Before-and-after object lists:
● ● ● ● ●

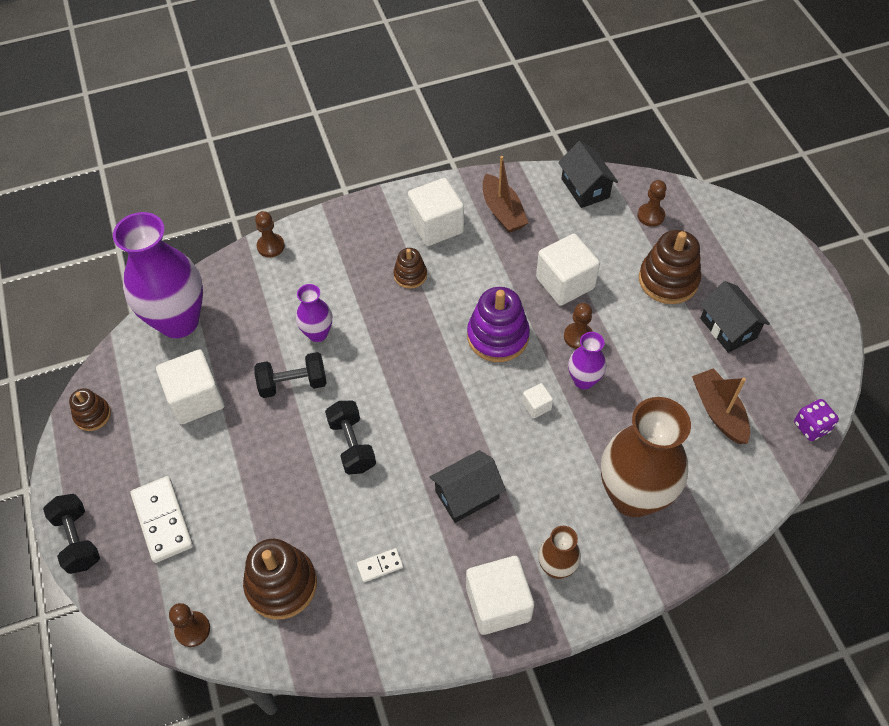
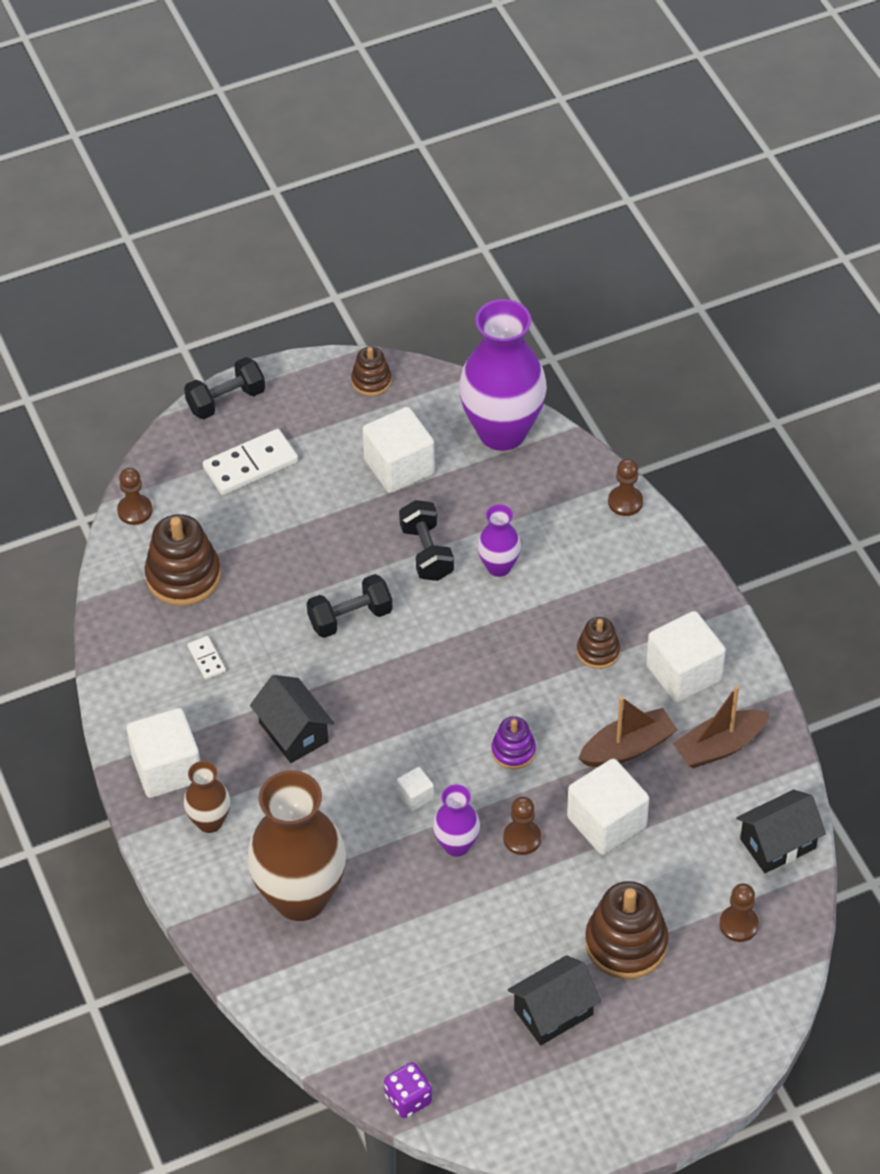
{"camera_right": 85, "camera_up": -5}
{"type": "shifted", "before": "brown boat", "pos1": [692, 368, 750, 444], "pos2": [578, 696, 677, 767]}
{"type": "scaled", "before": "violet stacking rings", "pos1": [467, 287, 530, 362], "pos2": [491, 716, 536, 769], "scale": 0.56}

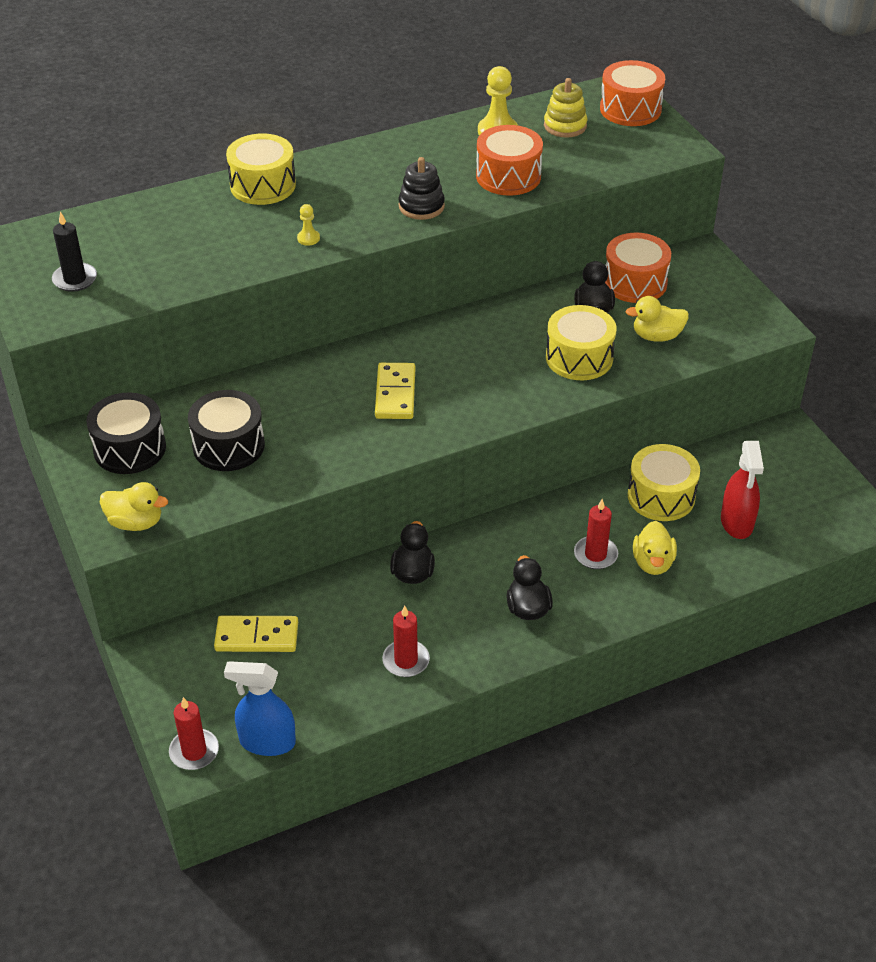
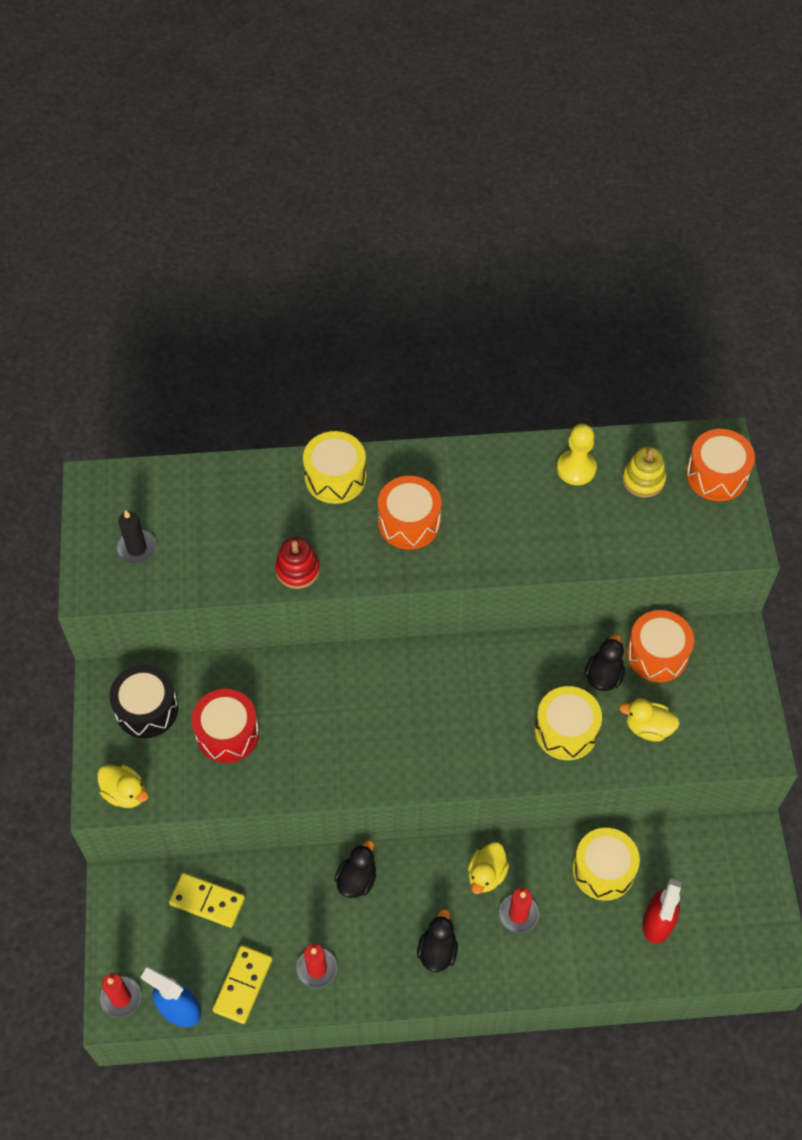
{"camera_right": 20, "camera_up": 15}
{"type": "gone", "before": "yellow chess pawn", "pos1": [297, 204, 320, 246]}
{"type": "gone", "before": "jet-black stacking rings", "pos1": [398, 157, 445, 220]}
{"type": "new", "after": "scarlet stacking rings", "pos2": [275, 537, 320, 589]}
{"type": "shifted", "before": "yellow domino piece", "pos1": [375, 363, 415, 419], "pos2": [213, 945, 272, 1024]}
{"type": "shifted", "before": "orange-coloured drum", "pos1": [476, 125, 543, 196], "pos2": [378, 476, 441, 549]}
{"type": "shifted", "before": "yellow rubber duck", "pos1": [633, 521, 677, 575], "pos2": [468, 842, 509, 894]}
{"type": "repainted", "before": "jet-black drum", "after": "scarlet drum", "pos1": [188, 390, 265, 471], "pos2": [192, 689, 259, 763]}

● ● ● ● ●

- [What needs to be done] Please output the records exactly, leaving the pictures out.

- [Reply to the exercise]
{"camera_right": 85, "camera_up": -5}
{"type": "shifted", "before": "brown boat", "pos1": [692, 368, 750, 444], "pos2": [578, 696, 677, 767]}
{"type": "scaled", "before": "violet stacking rings", "pos1": [467, 287, 530, 362], "pos2": [491, 716, 536, 769], "scale": 0.56}

{"camera_right": 20, "camera_up": 15}
{"type": "gone", "before": "yellow chess pawn", "pos1": [297, 204, 320, 246]}
{"type": "gone", "before": "jet-black stacking rings", "pos1": [398, 157, 445, 220]}
{"type": "new", "after": "scarlet stacking rings", "pos2": [275, 537, 320, 589]}
{"type": "shifted", "before": "yellow domino piece", "pos1": [375, 363, 415, 419], "pos2": [213, 945, 272, 1024]}
{"type": "shifted", "before": "orange-coloured drum", "pos1": [476, 125, 543, 196], "pos2": [378, 476, 441, 549]}
{"type": "shifted", "before": "yellow rubber duck", "pos1": [633, 521, 677, 575], "pos2": [468, 842, 509, 894]}
{"type": "repainted", "before": "jet-black drum", "after": "scarlet drum", "pos1": [188, 390, 265, 471], "pos2": [192, 689, 259, 763]}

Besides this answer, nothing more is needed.